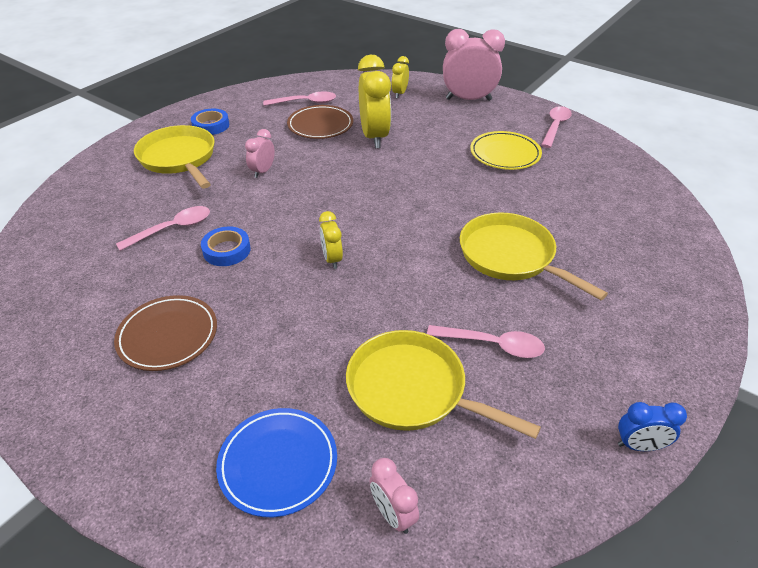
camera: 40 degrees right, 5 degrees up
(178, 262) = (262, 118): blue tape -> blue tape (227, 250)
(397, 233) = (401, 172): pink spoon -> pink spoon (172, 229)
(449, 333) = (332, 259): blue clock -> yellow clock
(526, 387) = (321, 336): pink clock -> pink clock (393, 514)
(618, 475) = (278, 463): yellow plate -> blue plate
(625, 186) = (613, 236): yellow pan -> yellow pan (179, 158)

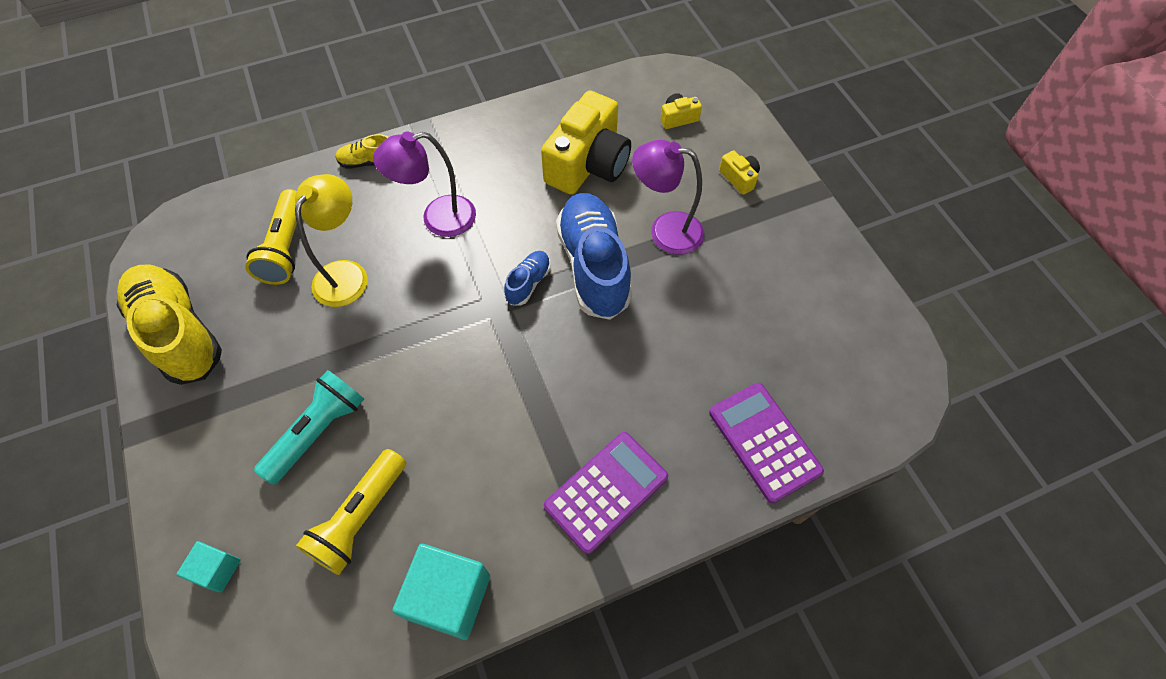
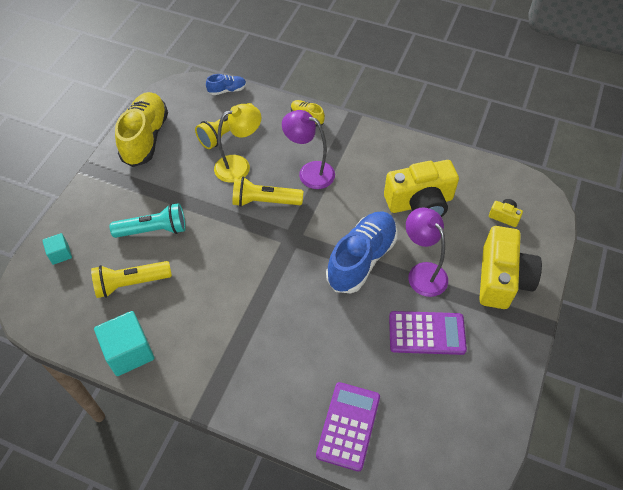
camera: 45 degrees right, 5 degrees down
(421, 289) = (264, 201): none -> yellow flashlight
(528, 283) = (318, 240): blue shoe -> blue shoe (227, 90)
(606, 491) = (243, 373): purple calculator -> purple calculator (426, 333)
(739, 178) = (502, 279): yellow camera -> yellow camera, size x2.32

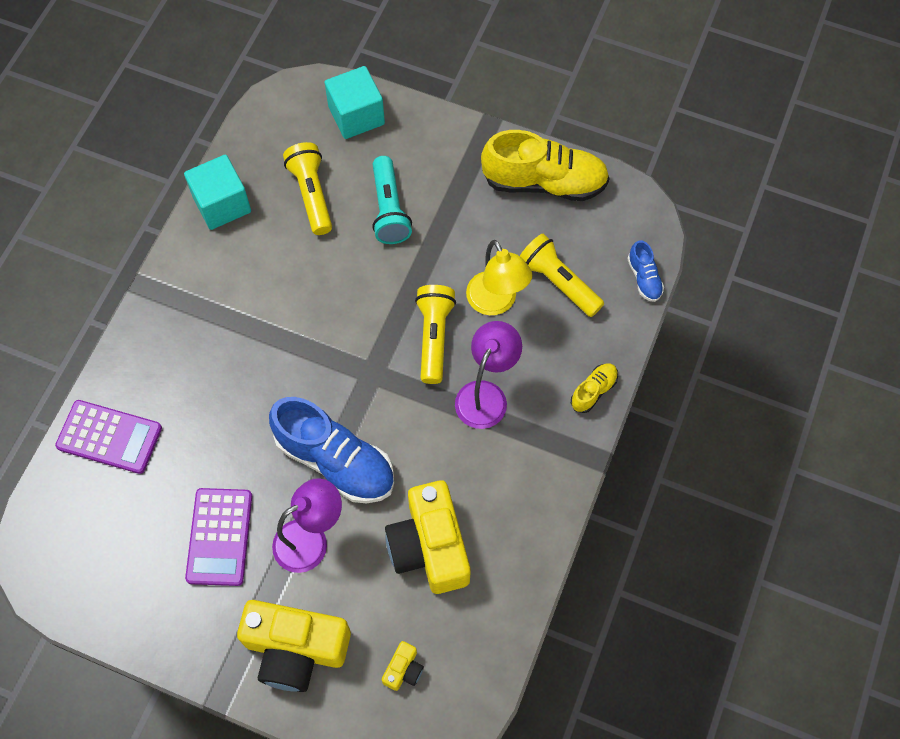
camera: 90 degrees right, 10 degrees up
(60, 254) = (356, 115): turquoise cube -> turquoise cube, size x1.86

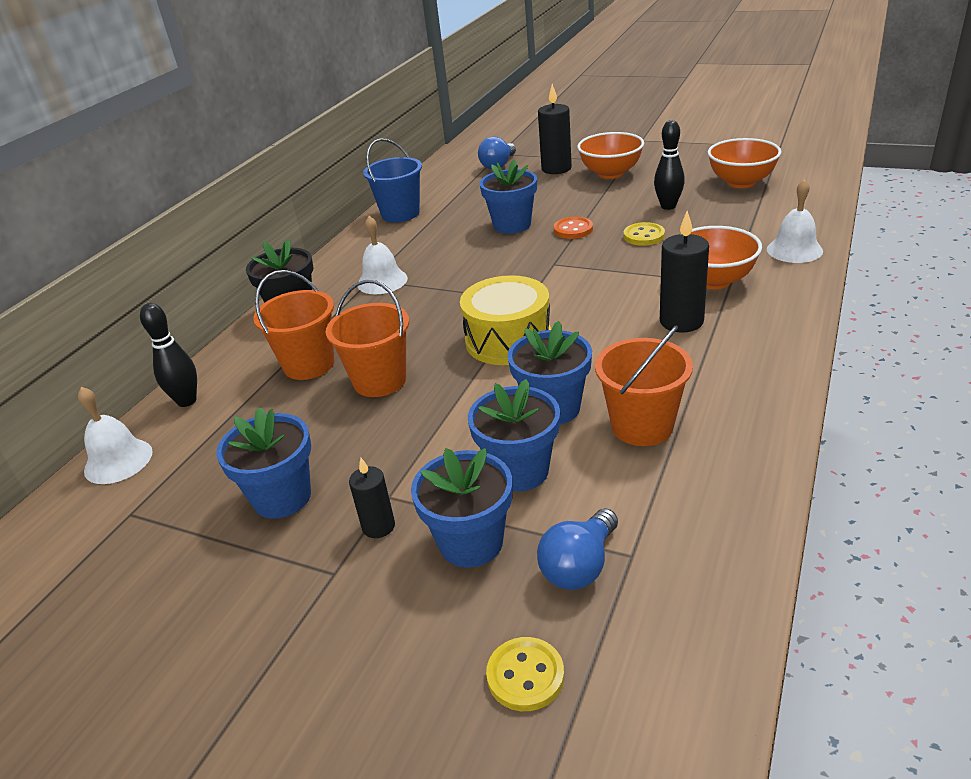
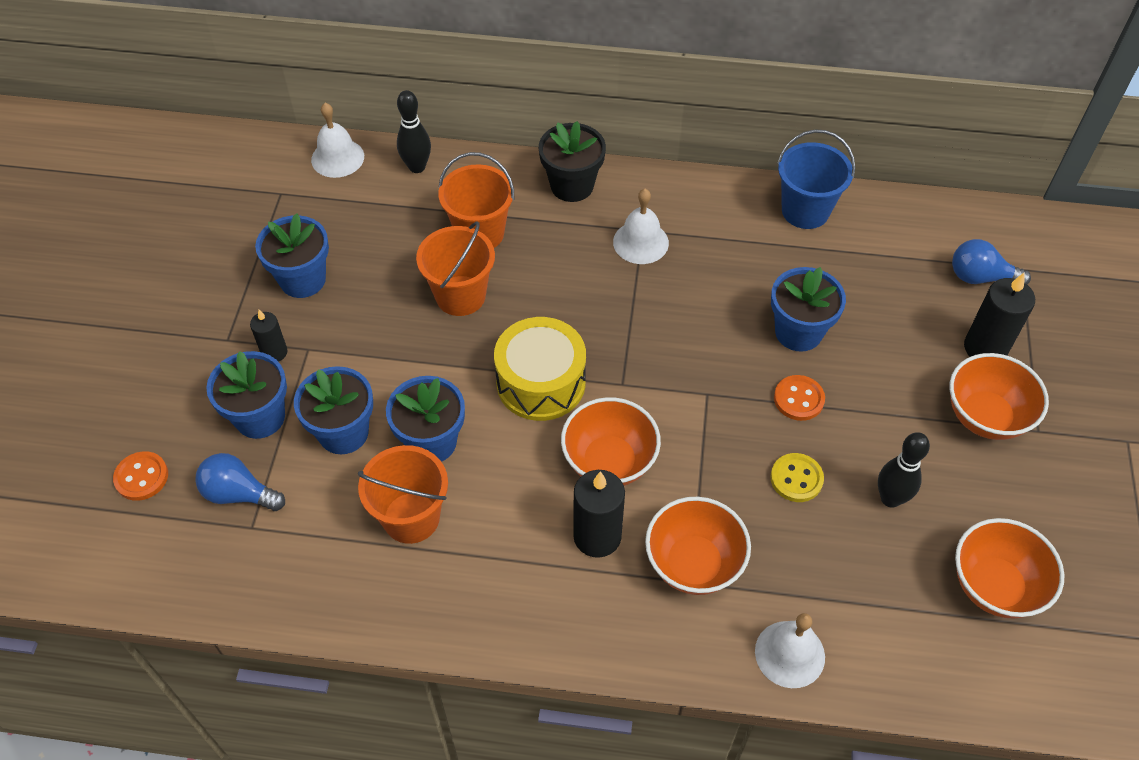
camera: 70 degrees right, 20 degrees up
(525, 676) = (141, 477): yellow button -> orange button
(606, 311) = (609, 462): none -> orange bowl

■ ■ ■

Task details » Please restate the material above line by line, exactly, beginning at its first line and ending with the line that contains "(60, 254) = (356, 115): turquoise", without any pictures.

Output for this task »
camera: 40 degrees right, 5 degrees up
(178, 262) = (262, 118): blue tape -> blue tape (227, 250)
(397, 233) = (401, 172): pink spoon -> pink spoon (172, 229)
(449, 333) = (332, 259): blue clock -> yellow clock
(526, 387) = (321, 336): pink clock -> pink clock (393, 514)
(618, 475) = (278, 463): yellow plate -> blue plate
(625, 186) = (613, 236): yellow pan -> yellow pan (179, 158)

camera: 45 degrees right, 5 degrees down
(421, 289) = (264, 201): none -> yellow flashlight
(528, 283) = (318, 240): blue shoe -> blue shoe (227, 90)
(606, 491) = (243, 373): purple calculator -> purple calculator (426, 333)
(739, 178) = (502, 279): yellow camera -> yellow camera, size x2.32

camera: 90 degrees right, 10 degrees up
(60, 254) = (356, 115): turquoise cube -> turquoise cube, size x1.86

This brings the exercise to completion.